===== DATA RECORDS

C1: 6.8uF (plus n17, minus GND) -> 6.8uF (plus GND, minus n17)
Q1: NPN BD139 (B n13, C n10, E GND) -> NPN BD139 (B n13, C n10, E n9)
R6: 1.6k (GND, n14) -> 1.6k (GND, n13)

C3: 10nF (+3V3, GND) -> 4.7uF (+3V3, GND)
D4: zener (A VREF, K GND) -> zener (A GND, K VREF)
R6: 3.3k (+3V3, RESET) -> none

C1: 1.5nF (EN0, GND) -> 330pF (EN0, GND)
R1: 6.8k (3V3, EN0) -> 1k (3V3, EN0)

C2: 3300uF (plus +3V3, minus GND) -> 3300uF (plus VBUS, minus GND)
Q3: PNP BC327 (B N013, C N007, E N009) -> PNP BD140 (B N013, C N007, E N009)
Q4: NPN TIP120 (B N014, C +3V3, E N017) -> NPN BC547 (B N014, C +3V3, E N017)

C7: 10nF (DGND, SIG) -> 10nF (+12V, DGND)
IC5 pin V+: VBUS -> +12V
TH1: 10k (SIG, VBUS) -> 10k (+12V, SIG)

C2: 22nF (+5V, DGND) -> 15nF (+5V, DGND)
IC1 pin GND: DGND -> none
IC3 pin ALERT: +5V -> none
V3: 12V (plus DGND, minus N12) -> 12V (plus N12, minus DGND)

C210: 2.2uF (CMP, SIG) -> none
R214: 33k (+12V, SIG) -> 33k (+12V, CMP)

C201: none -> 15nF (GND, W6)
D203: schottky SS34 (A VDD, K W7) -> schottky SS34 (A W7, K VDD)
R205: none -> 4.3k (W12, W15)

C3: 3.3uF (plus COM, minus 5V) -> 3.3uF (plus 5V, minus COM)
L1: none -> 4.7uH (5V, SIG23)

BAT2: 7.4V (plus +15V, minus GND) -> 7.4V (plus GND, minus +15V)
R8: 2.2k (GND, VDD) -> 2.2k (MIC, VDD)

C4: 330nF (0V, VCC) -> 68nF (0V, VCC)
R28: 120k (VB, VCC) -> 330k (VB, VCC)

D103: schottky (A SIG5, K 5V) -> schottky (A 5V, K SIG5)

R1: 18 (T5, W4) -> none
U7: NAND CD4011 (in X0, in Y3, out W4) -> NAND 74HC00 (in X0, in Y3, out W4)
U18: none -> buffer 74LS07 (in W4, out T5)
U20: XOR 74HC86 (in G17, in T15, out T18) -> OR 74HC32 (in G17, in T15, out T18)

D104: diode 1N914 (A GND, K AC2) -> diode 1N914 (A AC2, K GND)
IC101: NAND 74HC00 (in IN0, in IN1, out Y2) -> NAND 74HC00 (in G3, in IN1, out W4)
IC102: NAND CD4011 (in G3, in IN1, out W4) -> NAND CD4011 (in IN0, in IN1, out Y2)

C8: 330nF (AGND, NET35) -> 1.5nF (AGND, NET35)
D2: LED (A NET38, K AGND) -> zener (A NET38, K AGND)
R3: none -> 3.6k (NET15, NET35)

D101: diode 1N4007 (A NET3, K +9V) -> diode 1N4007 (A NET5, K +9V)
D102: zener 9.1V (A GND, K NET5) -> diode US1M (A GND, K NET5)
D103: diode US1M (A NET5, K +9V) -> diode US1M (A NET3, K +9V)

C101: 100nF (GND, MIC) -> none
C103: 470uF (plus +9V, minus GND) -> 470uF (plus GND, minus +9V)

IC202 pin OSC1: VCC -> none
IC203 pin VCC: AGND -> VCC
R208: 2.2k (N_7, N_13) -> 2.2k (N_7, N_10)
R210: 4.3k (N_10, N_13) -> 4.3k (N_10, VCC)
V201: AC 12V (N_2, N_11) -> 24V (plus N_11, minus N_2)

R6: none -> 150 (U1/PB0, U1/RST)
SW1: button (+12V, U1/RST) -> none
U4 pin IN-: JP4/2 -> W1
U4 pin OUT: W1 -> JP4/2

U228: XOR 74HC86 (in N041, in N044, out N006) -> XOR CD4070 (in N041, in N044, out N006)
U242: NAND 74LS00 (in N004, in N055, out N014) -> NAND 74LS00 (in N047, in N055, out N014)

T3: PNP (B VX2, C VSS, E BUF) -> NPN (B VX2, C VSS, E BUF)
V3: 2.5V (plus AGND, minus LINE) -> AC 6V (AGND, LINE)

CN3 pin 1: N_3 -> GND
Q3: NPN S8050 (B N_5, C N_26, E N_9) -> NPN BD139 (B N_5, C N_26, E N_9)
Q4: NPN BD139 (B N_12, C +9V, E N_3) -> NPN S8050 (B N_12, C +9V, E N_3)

==========

EXERCISE BRIEF: What is needed is a word-for-word copy of the records above, from the first line through the line that contains "C2: 3300uF (plus".

COMPLETED EXERCISE:
C1: 6.8uF (plus n17, minus GND) -> 6.8uF (plus GND, minus n17)
Q1: NPN BD139 (B n13, C n10, E GND) -> NPN BD139 (B n13, C n10, E n9)
R6: 1.6k (GND, n14) -> 1.6k (GND, n13)

C3: 10nF (+3V3, GND) -> 4.7uF (+3V3, GND)
D4: zener (A VREF, K GND) -> zener (A GND, K VREF)
R6: 3.3k (+3V3, RESET) -> none

C1: 1.5nF (EN0, GND) -> 330pF (EN0, GND)
R1: 6.8k (3V3, EN0) -> 1k (3V3, EN0)

C2: 3300uF (plus +3V3, minus GND) -> 3300uF (plus VBUS, minus GND)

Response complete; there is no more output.